EXTRACTED MATERIAL:
# # # #

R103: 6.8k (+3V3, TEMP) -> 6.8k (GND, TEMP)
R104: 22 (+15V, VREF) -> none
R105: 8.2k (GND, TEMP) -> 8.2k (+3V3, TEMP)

# # # #

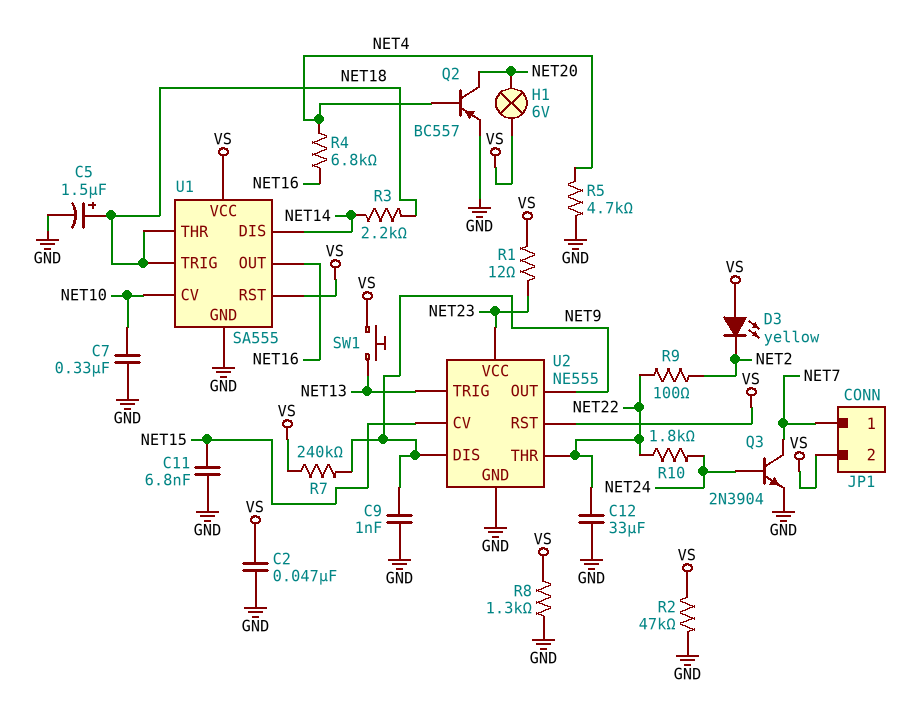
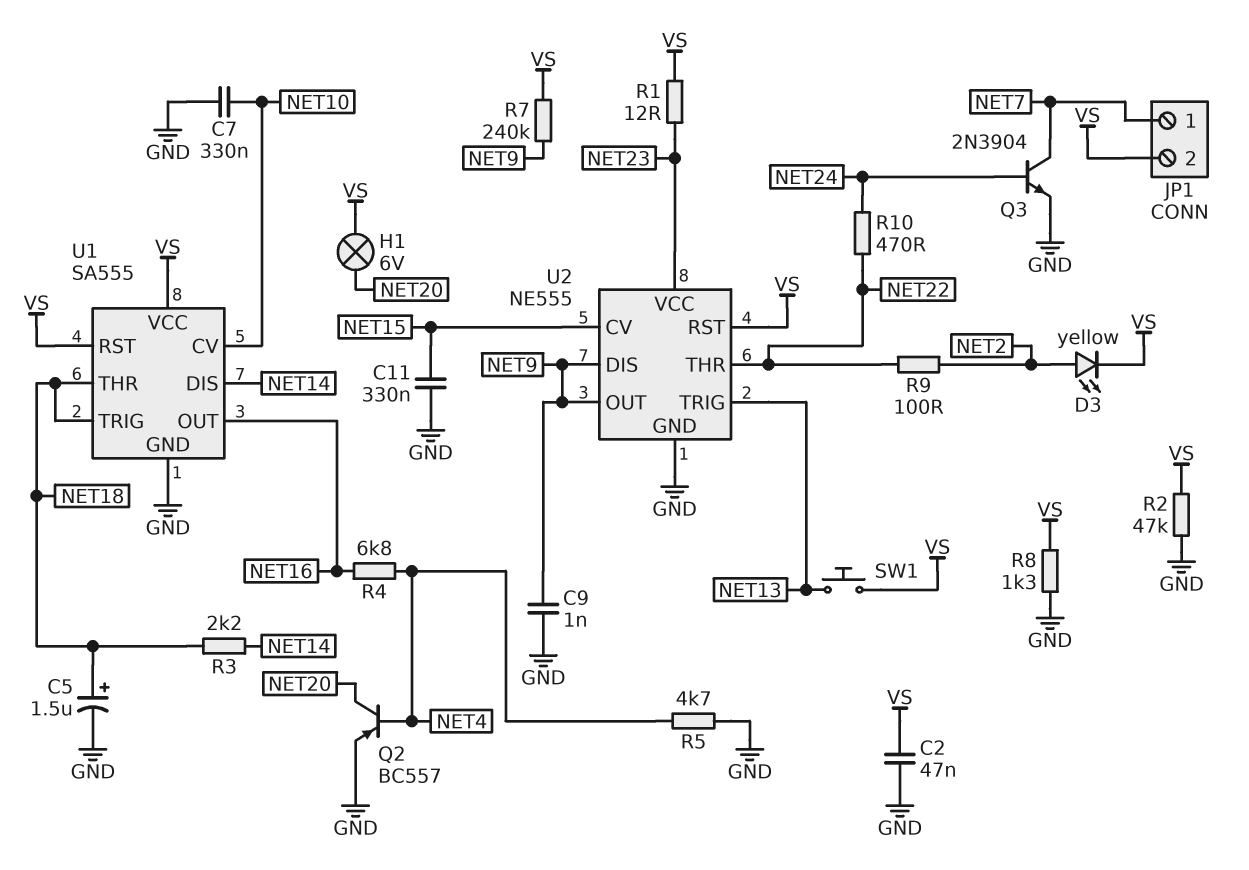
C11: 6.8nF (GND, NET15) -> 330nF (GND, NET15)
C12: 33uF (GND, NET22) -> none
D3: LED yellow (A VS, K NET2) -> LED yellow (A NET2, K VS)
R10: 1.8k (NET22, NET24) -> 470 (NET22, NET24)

# # # #

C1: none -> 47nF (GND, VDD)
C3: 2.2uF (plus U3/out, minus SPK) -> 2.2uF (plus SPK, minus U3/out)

# # # #

WORK REQUEST: From the listing above, the lines starting with the one that has "R103: 6.8k (+3V3, TEMP) -> 6.8k (GND, TEMP)" and running through the one that has "R105: 8.2k (GND, TEMP) -> 8.2k (+3V3, TEMP)" should be copied exactly, ends included.

FINISHED EXERCISE:
R103: 6.8k (+3V3, TEMP) -> 6.8k (GND, TEMP)
R104: 22 (+15V, VREF) -> none
R105: 8.2k (GND, TEMP) -> 8.2k (+3V3, TEMP)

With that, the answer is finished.